◆ EXERCISE
The output has to be the full set of records, reproduced exactly, minus any picture.
===============
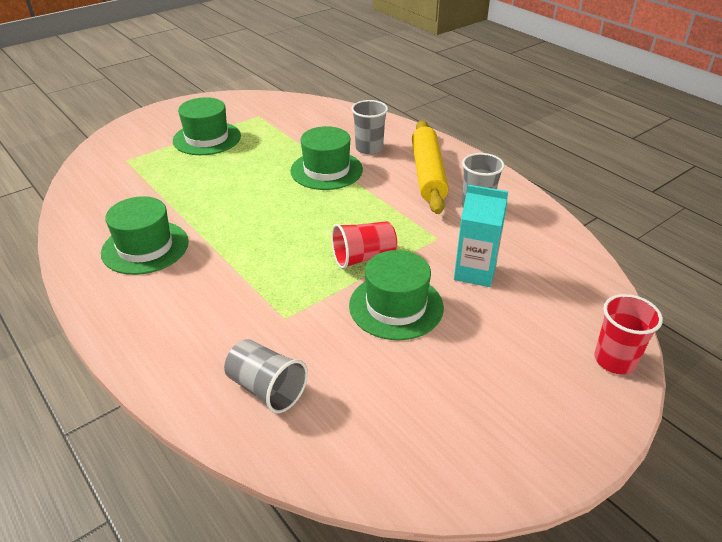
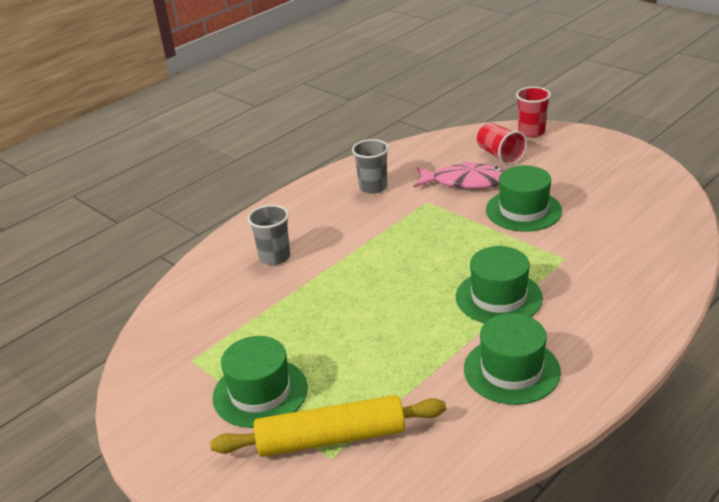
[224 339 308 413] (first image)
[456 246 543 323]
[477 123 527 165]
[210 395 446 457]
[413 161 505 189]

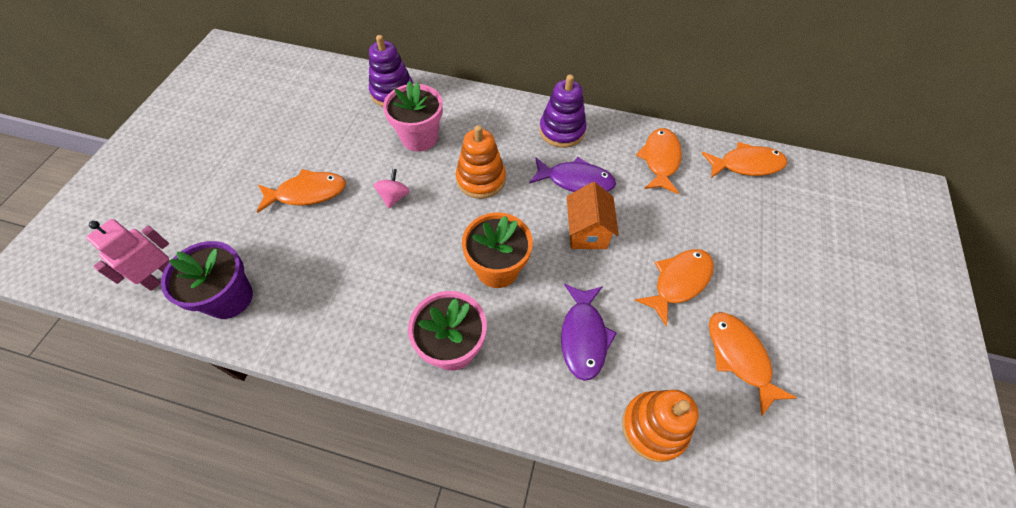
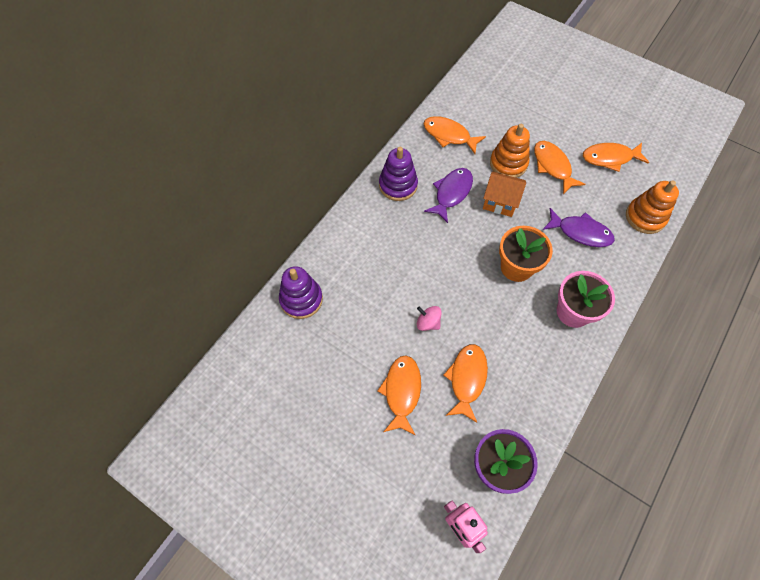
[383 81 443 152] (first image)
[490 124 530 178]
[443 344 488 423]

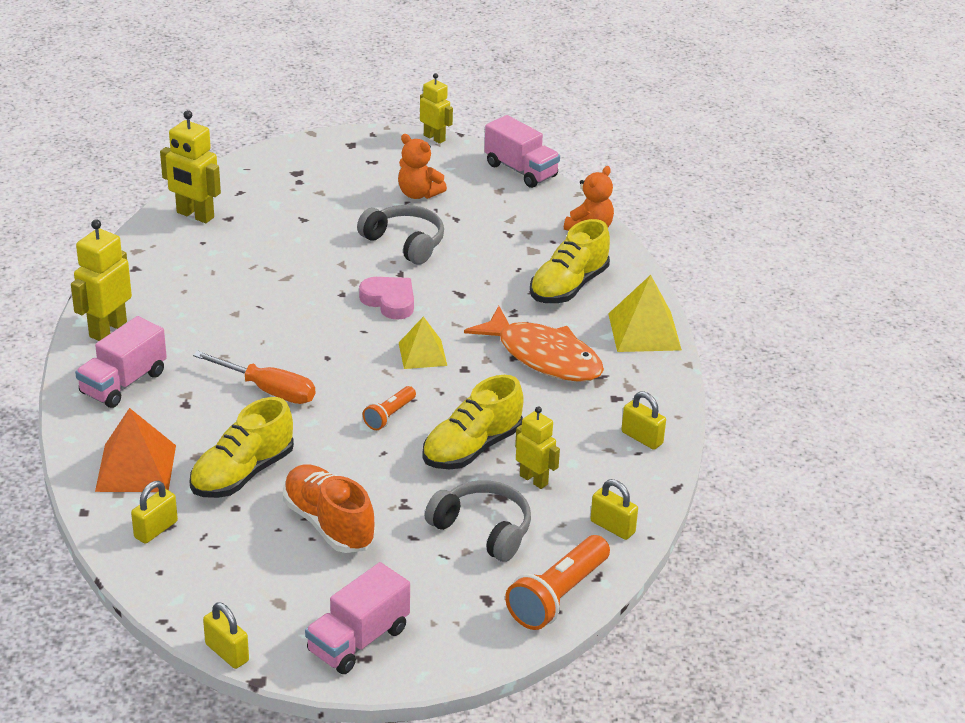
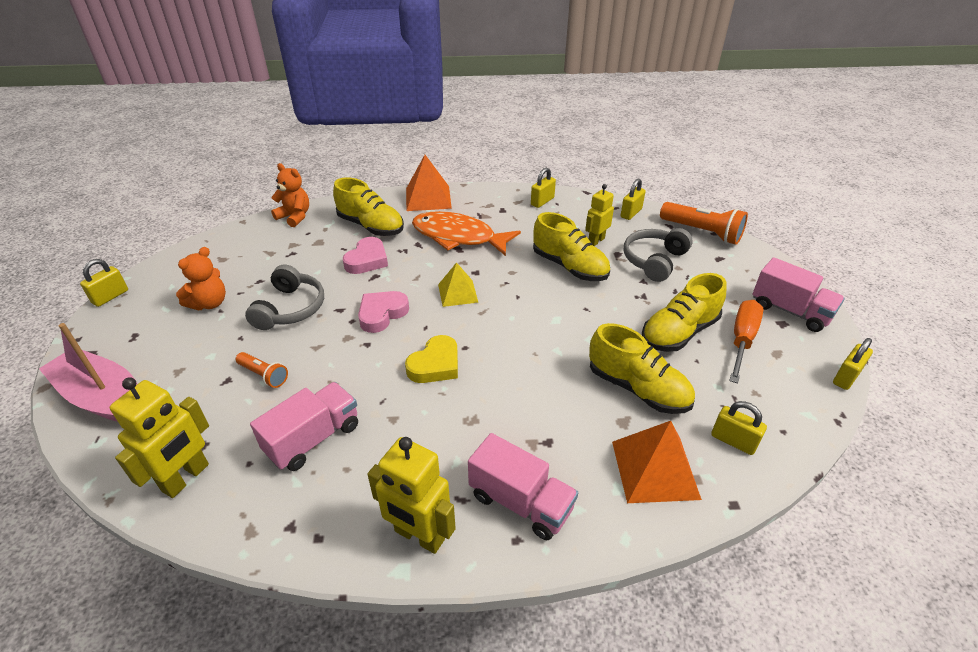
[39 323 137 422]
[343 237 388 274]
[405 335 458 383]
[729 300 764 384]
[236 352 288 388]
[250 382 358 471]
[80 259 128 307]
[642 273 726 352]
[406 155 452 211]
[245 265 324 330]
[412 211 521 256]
===============
◆ RESULT FOR THIS EXERCISE
[224 339 308 413] (first image)
[456 246 543 323]
[477 123 527 165]
[210 395 446 457]
[413 161 505 189]

[383 81 443 152] (first image)
[490 124 530 178]
[443 344 488 423]

[39 323 137 422]
[343 237 388 274]
[405 335 458 383]
[729 300 764 384]
[236 352 288 388]
[250 382 358 471]
[80 259 128 307]
[642 273 726 352]
[406 155 452 211]
[245 265 324 330]
[412 211 521 256]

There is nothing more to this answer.